━━━ INPUT DATA ━━━

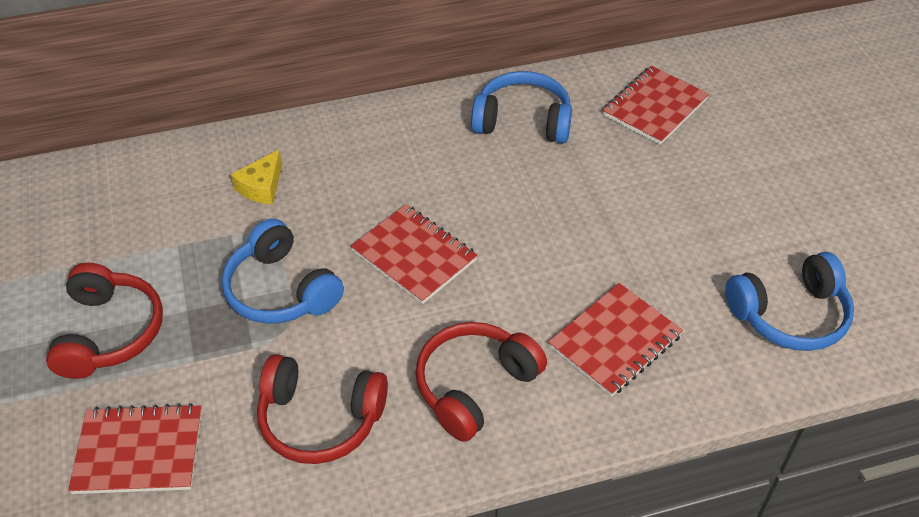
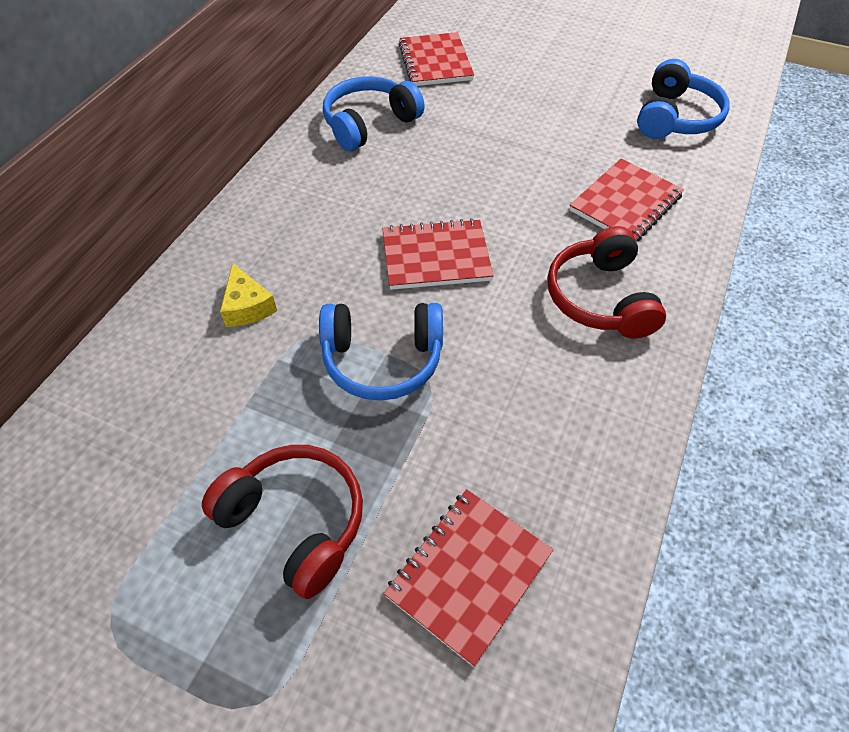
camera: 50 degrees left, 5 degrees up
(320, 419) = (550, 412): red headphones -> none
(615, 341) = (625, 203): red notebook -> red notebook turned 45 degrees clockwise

━━━

Return every line of the data above exactly, and omit all pictures.

→ ANSWER TO THE EXERCISE:
camera: 50 degrees left, 5 degrees up
(320, 419) = (550, 412): red headphones -> none
(615, 341) = (625, 203): red notebook -> red notebook turned 45 degrees clockwise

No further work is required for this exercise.